--- begin Records provided ---

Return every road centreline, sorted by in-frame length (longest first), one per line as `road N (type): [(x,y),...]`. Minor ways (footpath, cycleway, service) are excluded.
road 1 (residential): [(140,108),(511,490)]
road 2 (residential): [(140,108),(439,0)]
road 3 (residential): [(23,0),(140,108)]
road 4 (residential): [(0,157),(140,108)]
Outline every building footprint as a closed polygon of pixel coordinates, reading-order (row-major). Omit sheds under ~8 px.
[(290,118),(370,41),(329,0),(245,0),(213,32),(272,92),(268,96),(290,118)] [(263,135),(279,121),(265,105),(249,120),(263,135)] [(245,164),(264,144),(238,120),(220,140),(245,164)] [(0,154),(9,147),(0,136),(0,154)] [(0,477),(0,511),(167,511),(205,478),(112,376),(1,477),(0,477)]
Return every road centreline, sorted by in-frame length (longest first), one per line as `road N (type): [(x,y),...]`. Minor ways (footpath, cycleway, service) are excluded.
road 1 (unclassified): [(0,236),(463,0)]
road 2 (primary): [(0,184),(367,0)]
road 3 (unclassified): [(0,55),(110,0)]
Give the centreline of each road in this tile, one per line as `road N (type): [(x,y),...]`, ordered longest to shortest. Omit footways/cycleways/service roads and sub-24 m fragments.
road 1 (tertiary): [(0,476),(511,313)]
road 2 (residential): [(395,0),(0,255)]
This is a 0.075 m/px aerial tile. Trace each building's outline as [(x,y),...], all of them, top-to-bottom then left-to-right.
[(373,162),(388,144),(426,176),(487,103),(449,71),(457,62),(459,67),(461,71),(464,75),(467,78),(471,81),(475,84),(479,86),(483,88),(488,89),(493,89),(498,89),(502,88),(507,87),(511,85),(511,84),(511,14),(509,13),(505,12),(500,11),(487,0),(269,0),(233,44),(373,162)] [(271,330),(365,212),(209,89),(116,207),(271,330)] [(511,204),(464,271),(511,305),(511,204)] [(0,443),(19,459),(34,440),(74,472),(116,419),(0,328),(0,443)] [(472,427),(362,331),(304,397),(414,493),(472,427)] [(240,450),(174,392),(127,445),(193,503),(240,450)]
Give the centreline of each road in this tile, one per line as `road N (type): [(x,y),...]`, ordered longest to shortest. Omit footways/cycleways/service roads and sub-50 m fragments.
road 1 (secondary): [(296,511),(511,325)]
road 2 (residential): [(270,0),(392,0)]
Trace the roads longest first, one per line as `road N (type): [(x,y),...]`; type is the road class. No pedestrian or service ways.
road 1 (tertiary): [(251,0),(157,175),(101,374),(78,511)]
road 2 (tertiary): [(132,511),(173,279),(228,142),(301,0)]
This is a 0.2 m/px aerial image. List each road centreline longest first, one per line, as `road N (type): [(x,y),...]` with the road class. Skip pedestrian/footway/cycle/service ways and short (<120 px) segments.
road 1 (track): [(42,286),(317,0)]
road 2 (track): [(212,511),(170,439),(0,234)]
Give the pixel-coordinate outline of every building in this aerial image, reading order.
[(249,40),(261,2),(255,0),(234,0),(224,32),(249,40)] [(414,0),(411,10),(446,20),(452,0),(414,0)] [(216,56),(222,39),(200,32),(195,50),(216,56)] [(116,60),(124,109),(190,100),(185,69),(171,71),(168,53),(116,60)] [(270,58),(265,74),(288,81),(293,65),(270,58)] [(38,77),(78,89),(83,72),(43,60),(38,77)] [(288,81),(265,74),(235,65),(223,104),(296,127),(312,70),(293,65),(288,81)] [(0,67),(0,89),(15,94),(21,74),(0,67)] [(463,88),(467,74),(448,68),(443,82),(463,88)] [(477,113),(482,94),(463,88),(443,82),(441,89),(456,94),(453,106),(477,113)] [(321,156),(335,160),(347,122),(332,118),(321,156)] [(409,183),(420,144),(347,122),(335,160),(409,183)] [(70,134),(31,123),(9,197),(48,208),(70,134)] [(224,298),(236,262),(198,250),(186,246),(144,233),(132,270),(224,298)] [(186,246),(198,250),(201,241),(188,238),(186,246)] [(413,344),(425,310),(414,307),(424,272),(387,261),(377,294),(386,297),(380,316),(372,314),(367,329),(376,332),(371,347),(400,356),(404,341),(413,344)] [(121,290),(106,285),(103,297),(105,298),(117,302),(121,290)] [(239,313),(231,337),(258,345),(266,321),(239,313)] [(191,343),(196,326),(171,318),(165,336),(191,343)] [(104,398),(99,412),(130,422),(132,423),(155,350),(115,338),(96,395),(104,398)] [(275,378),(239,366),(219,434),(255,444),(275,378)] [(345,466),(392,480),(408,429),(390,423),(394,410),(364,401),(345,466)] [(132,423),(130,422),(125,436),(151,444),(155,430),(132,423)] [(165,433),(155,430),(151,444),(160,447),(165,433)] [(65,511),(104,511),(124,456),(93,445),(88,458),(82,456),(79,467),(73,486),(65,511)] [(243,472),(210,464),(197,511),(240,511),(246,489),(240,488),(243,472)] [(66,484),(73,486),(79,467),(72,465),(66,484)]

--- end Records provided ---

(Your objective)
Copy every one of the records above, line by line, with no changes at all.

(Reply to the exercise)
Return every road centreline, sorted by in-frame length (longest first), one per line as `road N (type): [(x,y),...]`. Minor ways (footpath, cycleway, service) are excluded.
road 1 (residential): [(140,108),(511,490)]
road 2 (residential): [(140,108),(439,0)]
road 3 (residential): [(23,0),(140,108)]
road 4 (residential): [(0,157),(140,108)]
Outline every building footprint as a closed polygon of pixel coordinates, reading-order (row-major). Omit sheds under ~8 px.
[(290,118),(370,41),(329,0),(245,0),(213,32),(272,92),(268,96),(290,118)] [(263,135),(279,121),(265,105),(249,120),(263,135)] [(245,164),(264,144),(238,120),(220,140),(245,164)] [(0,154),(9,147),(0,136),(0,154)] [(0,477),(0,511),(167,511),(205,478),(112,376),(1,477),(0,477)]
Return every road centreline, sorted by in-frame length (longest first), one per line as `road N (type): [(x,y),...]`. Minor ways (footpath, cycleway, service) are excluded.
road 1 (unclassified): [(0,236),(463,0)]
road 2 (primary): [(0,184),(367,0)]
road 3 (unclassified): [(0,55),(110,0)]
Give the centreline of each road in this tile, one per line as `road N (type): [(x,y),...]`, ordered longest to shortest. Omit footways/cycleways/service roads and sub-24 m fragments.
road 1 (tertiary): [(0,476),(511,313)]
road 2 (residential): [(395,0),(0,255)]
This is a 0.075 m/px aerial tile. Trace each building's outline as [(x,y),...], all of them, top-to-bottom then left-to-right.
[(373,162),(388,144),(426,176),(487,103),(449,71),(457,62),(459,67),(461,71),(464,75),(467,78),(471,81),(475,84),(479,86),(483,88),(488,89),(493,89),(498,89),(502,88),(507,87),(511,85),(511,84),(511,14),(509,13),(505,12),(500,11),(487,0),(269,0),(233,44),(373,162)] [(271,330),(365,212),(209,89),(116,207),(271,330)] [(511,204),(464,271),(511,305),(511,204)] [(0,443),(19,459),(34,440),(74,472),(116,419),(0,328),(0,443)] [(472,427),(362,331),(304,397),(414,493),(472,427)] [(240,450),(174,392),(127,445),(193,503),(240,450)]
Give the centreline of each road in this tile, one per line as `road N (type): [(x,y),...]`, ordered longest to shortest. Omit footways/cycleways/service roads and sub-50 m fragments.
road 1 (secondary): [(296,511),(511,325)]
road 2 (residential): [(270,0),(392,0)]
Trace the roads longest first, one per line as `road N (type): [(x,y),...]`; type is the road class. No pedestrian or service ways.
road 1 (tertiary): [(251,0),(157,175),(101,374),(78,511)]
road 2 (tertiary): [(132,511),(173,279),(228,142),(301,0)]
This is a 0.2 m/px aerial image. List each road centreline longest first, one per line, as `road N (type): [(x,y),...]` with the road class. Skip pedestrian/footway/cycle/service ways and short (<120 px) segments.
road 1 (track): [(42,286),(317,0)]
road 2 (track): [(212,511),(170,439),(0,234)]
Give the pixel-coordinate outline of every building in this aerial image, reading order.
[(249,40),(261,2),(255,0),(234,0),(224,32),(249,40)] [(414,0),(411,10),(446,20),(452,0),(414,0)] [(216,56),(222,39),(200,32),(195,50),(216,56)] [(116,60),(124,109),(190,100),(185,69),(171,71),(168,53),(116,60)] [(270,58),(265,74),(288,81),(293,65),(270,58)] [(38,77),(78,89),(83,72),(43,60),(38,77)] [(288,81),(265,74),(235,65),(223,104),(296,127),(312,70),(293,65),(288,81)] [(0,67),(0,89),(15,94),(21,74),(0,67)] [(463,88),(467,74),(448,68),(443,82),(463,88)] [(477,113),(482,94),(463,88),(443,82),(441,89),(456,94),(453,106),(477,113)] [(321,156),(335,160),(347,122),(332,118),(321,156)] [(409,183),(420,144),(347,122),(335,160),(409,183)] [(70,134),(31,123),(9,197),(48,208),(70,134)] [(224,298),(236,262),(198,250),(186,246),(144,233),(132,270),(224,298)] [(186,246),(198,250),(201,241),(188,238),(186,246)] [(413,344),(425,310),(414,307),(424,272),(387,261),(377,294),(386,297),(380,316),(372,314),(367,329),(376,332),(371,347),(400,356),(404,341),(413,344)] [(121,290),(106,285),(103,297),(105,298),(117,302),(121,290)] [(239,313),(231,337),(258,345),(266,321),(239,313)] [(191,343),(196,326),(171,318),(165,336),(191,343)] [(104,398),(99,412),(130,422),(132,423),(155,350),(115,338),(96,395),(104,398)] [(275,378),(239,366),(219,434),(255,444),(275,378)] [(345,466),(392,480),(408,429),(390,423),(394,410),(364,401),(345,466)] [(132,423),(130,422),(125,436),(151,444),(155,430),(132,423)] [(165,433),(155,430),(151,444),(160,447),(165,433)] [(65,511),(104,511),(124,456),(93,445),(88,458),(82,456),(79,467),(73,486),(65,511)] [(243,472),(210,464),(197,511),(240,511),(246,489),(240,488),(243,472)] [(66,484),(73,486),(79,467),(72,465),(66,484)]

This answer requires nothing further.